## WORK INSTRUCTIONS:
After finding the line with "C2: 100nF (+5V, EN1) -> none" in the entries below, retype exactly each line from there through the line with "JP2 pin 1: n4 -> IC3/IO4", including that final line.

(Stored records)
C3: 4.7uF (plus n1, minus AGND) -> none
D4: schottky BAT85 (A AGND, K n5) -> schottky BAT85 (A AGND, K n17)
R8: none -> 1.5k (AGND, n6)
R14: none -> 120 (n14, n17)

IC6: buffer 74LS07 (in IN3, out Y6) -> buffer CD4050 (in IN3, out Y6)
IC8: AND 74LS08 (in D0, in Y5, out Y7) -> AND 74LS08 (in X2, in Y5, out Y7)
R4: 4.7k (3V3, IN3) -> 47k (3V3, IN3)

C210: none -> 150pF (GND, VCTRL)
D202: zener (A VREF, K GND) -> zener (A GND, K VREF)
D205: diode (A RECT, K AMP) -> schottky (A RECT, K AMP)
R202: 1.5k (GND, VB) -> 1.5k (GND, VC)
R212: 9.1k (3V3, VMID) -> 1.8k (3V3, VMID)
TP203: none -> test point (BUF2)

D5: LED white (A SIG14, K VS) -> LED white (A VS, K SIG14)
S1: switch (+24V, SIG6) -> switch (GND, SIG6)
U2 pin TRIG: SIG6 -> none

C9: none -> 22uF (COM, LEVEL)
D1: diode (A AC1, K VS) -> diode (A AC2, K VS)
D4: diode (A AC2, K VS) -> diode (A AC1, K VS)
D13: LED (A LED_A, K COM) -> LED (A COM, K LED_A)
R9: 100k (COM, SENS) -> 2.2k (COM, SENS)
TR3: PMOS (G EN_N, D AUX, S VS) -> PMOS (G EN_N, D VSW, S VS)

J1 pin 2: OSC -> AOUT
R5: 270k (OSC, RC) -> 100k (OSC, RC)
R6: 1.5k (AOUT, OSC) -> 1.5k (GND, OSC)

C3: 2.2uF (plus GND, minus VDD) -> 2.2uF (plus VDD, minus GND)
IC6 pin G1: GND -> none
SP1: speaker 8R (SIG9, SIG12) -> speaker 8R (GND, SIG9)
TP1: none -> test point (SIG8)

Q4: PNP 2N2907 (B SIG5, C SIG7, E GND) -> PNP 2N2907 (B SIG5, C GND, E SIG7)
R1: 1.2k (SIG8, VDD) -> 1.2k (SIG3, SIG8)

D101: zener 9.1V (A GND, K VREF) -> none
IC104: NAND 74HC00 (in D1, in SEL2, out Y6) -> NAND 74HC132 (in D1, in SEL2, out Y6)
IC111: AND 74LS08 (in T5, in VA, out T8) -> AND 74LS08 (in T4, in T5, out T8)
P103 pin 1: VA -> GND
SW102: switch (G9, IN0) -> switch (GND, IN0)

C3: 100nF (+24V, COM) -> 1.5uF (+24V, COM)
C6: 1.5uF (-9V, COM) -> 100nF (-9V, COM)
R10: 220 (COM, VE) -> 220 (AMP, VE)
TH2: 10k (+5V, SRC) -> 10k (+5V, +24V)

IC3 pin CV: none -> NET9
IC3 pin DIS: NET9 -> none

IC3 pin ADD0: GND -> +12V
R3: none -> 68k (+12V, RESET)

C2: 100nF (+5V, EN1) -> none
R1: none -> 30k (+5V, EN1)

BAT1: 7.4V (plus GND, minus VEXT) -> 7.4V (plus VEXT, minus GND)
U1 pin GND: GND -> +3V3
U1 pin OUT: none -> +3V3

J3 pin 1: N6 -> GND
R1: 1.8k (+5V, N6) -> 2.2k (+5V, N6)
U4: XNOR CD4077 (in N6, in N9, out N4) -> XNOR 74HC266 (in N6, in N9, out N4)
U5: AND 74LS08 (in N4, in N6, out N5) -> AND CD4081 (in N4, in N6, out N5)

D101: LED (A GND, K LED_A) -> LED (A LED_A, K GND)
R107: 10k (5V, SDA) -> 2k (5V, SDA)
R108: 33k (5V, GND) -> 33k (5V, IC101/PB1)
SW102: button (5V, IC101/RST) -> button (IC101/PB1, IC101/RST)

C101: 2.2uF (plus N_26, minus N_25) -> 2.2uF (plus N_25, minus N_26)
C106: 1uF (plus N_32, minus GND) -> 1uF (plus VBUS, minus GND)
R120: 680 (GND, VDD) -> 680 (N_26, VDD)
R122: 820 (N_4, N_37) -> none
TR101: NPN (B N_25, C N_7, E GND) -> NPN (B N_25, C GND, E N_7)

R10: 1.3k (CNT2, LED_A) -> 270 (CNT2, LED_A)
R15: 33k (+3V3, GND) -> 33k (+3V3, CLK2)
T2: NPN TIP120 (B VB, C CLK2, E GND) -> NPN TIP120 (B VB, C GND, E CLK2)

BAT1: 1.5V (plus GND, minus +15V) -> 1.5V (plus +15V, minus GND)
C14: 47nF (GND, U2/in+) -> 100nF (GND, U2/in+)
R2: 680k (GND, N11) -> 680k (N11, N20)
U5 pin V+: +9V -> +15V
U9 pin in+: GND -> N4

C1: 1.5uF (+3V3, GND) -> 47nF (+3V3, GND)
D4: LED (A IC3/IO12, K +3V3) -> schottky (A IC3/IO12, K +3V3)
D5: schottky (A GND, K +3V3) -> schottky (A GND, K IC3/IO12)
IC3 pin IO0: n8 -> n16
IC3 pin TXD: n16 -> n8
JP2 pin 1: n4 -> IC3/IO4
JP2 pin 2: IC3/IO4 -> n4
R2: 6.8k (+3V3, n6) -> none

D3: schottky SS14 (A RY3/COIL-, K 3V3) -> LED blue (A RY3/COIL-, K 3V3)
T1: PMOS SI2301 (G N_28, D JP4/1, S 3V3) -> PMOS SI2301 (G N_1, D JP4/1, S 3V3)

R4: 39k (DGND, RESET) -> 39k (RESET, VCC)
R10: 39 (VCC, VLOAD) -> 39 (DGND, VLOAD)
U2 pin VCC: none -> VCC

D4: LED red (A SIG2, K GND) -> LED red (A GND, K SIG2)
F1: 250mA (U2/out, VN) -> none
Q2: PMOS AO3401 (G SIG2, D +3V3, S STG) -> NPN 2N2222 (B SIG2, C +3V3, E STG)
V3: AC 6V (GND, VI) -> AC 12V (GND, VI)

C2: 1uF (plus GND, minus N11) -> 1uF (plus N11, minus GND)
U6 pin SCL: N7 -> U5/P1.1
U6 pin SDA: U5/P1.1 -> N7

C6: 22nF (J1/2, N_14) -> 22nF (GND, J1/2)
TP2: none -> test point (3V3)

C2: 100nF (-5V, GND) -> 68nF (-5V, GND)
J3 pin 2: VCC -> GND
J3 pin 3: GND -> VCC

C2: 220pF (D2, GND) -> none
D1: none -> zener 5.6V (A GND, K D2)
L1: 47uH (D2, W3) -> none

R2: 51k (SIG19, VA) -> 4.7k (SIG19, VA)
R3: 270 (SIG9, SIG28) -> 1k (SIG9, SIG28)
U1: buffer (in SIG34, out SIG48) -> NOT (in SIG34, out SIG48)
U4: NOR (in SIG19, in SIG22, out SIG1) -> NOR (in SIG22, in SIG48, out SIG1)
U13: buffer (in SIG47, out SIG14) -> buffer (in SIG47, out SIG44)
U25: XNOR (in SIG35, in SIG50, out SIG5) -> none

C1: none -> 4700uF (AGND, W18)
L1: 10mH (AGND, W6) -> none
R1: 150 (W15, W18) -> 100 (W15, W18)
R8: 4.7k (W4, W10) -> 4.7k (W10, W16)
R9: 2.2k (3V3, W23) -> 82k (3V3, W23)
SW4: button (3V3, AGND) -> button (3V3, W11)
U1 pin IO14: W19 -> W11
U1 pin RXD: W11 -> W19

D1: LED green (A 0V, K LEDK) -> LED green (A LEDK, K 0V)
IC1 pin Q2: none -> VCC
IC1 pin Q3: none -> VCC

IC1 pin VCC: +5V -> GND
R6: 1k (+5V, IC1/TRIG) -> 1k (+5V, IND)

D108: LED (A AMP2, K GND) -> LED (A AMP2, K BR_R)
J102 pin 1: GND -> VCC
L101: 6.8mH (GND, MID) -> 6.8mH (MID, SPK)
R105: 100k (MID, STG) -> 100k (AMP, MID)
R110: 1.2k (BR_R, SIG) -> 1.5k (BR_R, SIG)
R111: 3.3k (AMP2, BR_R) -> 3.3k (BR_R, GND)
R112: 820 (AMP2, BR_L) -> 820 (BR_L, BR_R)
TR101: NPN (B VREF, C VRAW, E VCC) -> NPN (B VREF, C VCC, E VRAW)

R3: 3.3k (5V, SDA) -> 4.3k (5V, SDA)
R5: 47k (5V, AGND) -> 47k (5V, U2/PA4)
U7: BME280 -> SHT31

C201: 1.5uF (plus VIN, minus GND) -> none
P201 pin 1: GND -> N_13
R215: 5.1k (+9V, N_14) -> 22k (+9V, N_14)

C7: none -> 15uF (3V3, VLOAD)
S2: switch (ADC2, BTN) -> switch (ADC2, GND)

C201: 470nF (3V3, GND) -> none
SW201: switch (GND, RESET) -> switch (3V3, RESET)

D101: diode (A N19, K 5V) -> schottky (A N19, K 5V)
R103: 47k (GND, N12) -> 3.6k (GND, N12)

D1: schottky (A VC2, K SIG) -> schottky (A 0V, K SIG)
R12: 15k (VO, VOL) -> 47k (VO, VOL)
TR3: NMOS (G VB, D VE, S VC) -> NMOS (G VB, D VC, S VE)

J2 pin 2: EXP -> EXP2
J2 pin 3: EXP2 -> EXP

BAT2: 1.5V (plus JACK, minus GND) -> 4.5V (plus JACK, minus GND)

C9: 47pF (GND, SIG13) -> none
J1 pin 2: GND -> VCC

## RESPONSE BOX:
C2: 100nF (+5V, EN1) -> none
R1: none -> 30k (+5V, EN1)

BAT1: 7.4V (plus GND, minus VEXT) -> 7.4V (plus VEXT, minus GND)
U1 pin GND: GND -> +3V3
U1 pin OUT: none -> +3V3

J3 pin 1: N6 -> GND
R1: 1.8k (+5V, N6) -> 2.2k (+5V, N6)
U4: XNOR CD4077 (in N6, in N9, out N4) -> XNOR 74HC266 (in N6, in N9, out N4)
U5: AND 74LS08 (in N4, in N6, out N5) -> AND CD4081 (in N4, in N6, out N5)

D101: LED (A GND, K LED_A) -> LED (A LED_A, K GND)
R107: 10k (5V, SDA) -> 2k (5V, SDA)
R108: 33k (5V, GND) -> 33k (5V, IC101/PB1)
SW102: button (5V, IC101/RST) -> button (IC101/PB1, IC101/RST)

C101: 2.2uF (plus N_26, minus N_25) -> 2.2uF (plus N_25, minus N_26)
C106: 1uF (plus N_32, minus GND) -> 1uF (plus VBUS, minus GND)
R120: 680 (GND, VDD) -> 680 (N_26, VDD)
R122: 820 (N_4, N_37) -> none
TR101: NPN (B N_25, C N_7, E GND) -> NPN (B N_25, C GND, E N_7)

R10: 1.3k (CNT2, LED_A) -> 270 (CNT2, LED_A)
R15: 33k (+3V3, GND) -> 33k (+3V3, CLK2)
T2: NPN TIP120 (B VB, C CLK2, E GND) -> NPN TIP120 (B VB, C GND, E CLK2)

BAT1: 1.5V (plus GND, minus +15V) -> 1.5V (plus +15V, minus GND)
C14: 47nF (GND, U2/in+) -> 100nF (GND, U2/in+)
R2: 680k (GND, N11) -> 680k (N11, N20)
U5 pin V+: +9V -> +15V
U9 pin in+: GND -> N4

C1: 1.5uF (+3V3, GND) -> 47nF (+3V3, GND)
D4: LED (A IC3/IO12, K +3V3) -> schottky (A IC3/IO12, K +3V3)
D5: schottky (A GND, K +3V3) -> schottky (A GND, K IC3/IO12)
IC3 pin IO0: n8 -> n16
IC3 pin TXD: n16 -> n8
JP2 pin 1: n4 -> IC3/IO4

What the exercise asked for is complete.